▶ [TASK GOAL]:
Give again, unaltered, the line with "RTC pin GND: GND -> none" and all lines that follow it in the listing below, minus any pictures.

▶ [RECORDS]:
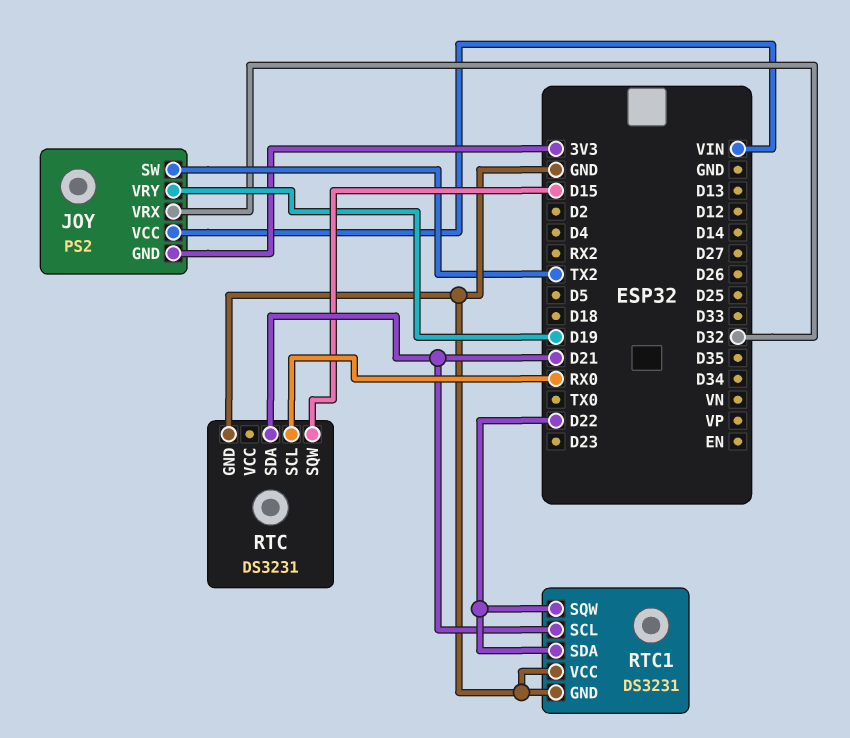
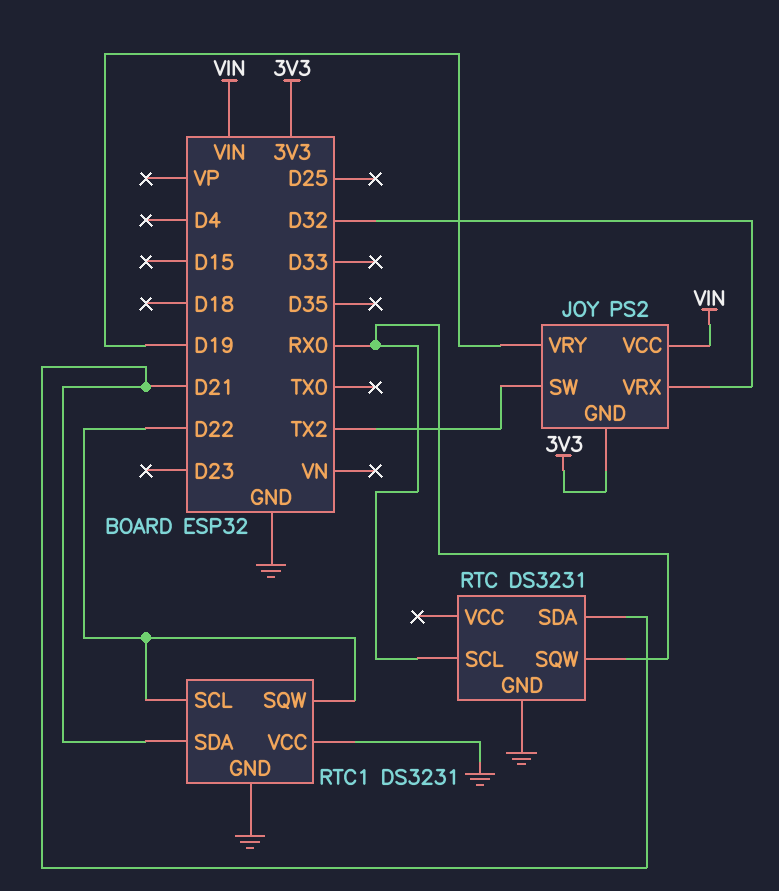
RTC pin SQW: D15 -> RX0
RTC1 pin SCL: D21 -> D22
RTC1 pin SDA: D22 -> D21

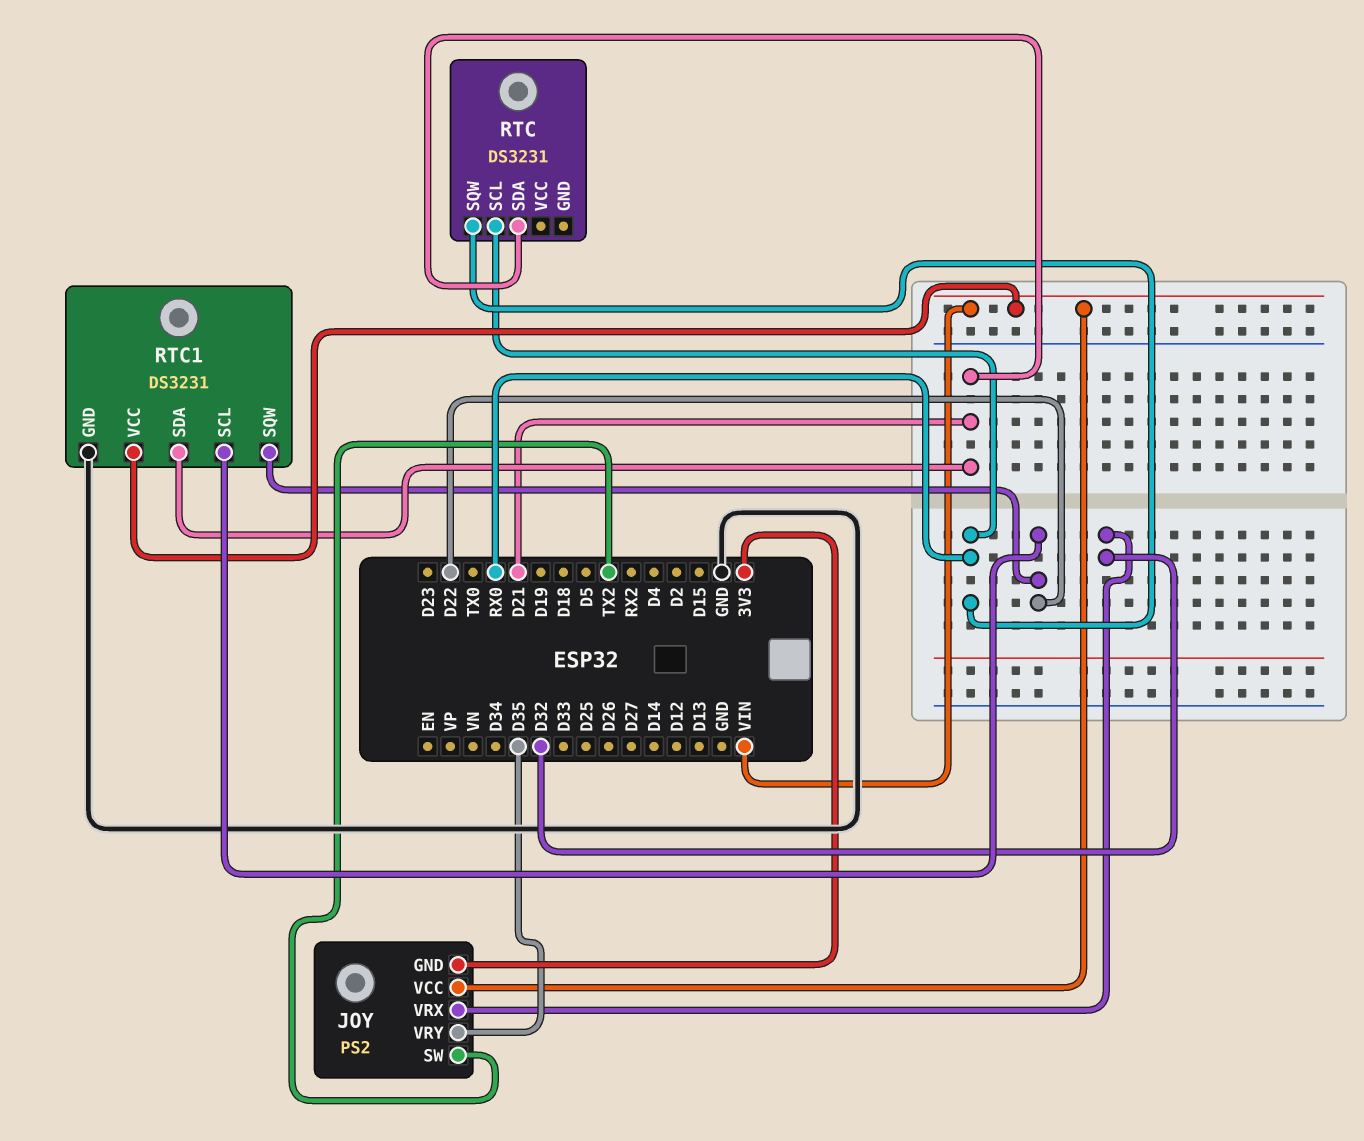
JOY pin VRY: D19 -> D35
RTC pin GND: GND -> none
RTC1 pin VCC: GND -> VIN

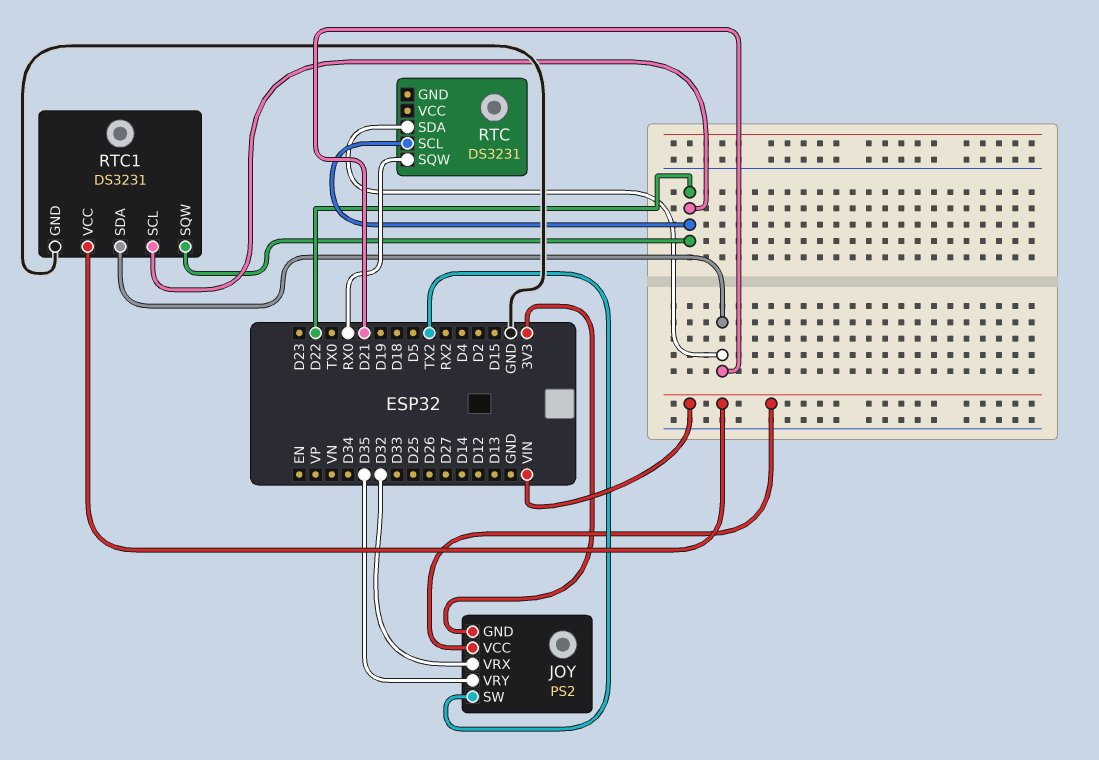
RTC pin SCL: RX0 -> D22

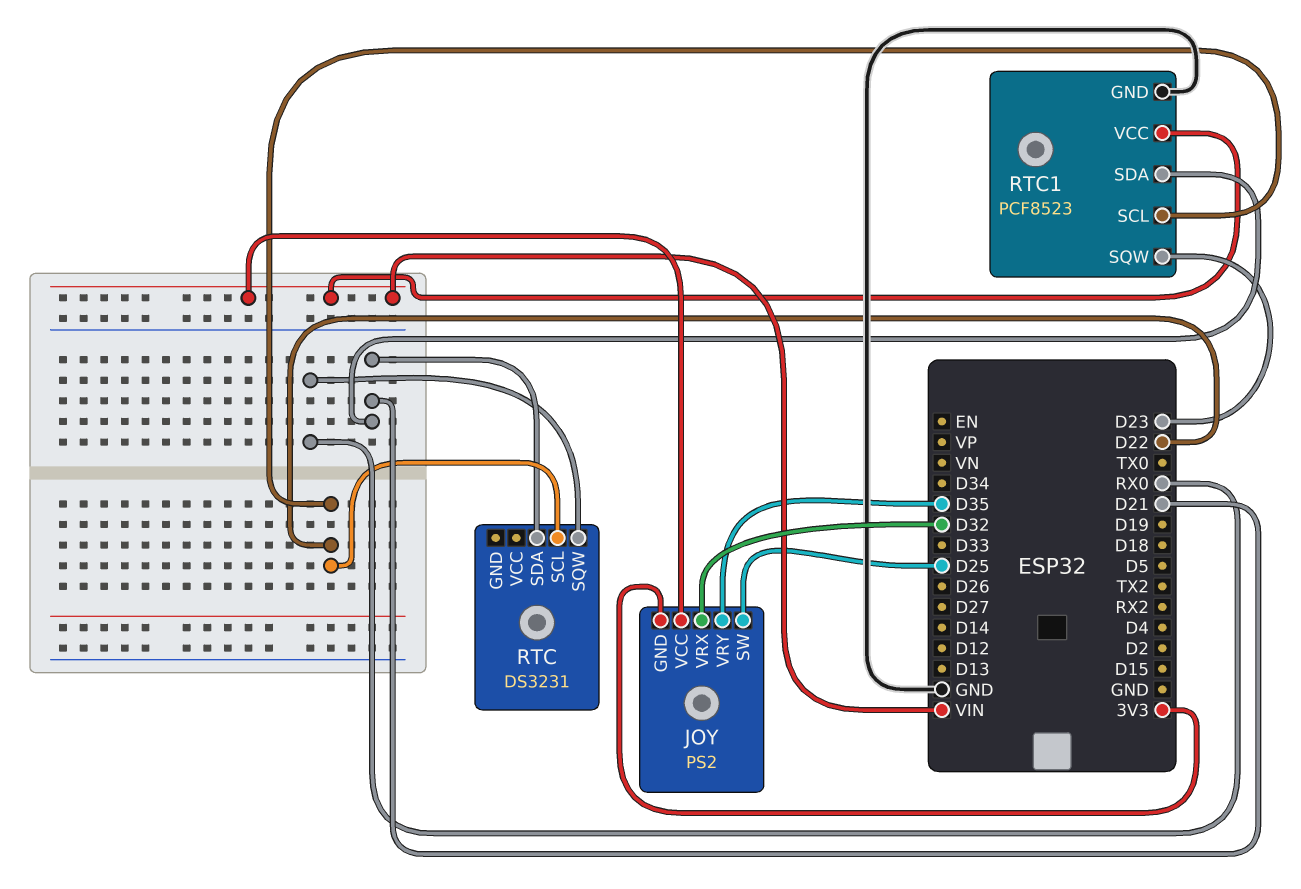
JOY pin SW: TX2 -> D25
RTC1: DS3231 -> PCF8523
RTC1 pin SQW: D22 -> D23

▶ [TASK SOLUTION]:
RTC pin GND: GND -> none
RTC1 pin VCC: GND -> VIN

RTC pin SCL: RX0 -> D22

JOY pin SW: TX2 -> D25
RTC1: DS3231 -> PCF8523
RTC1 pin SQW: D22 -> D23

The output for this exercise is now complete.